Image sequences with shape edits:
⟨
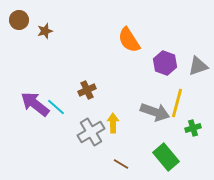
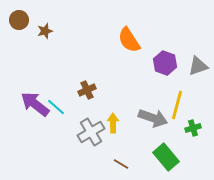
yellow line: moved 2 px down
gray arrow: moved 2 px left, 6 px down
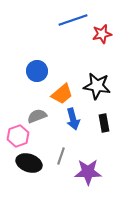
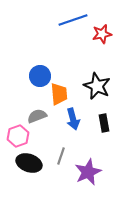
blue circle: moved 3 px right, 5 px down
black star: rotated 16 degrees clockwise
orange trapezoid: moved 3 px left; rotated 55 degrees counterclockwise
purple star: rotated 24 degrees counterclockwise
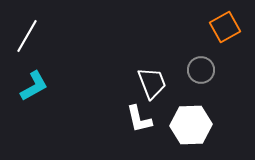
⟩
**Your objective**:
Find the lines above that contain "rotated" and give their count, with nothing added.

**Output of the exercise**:
3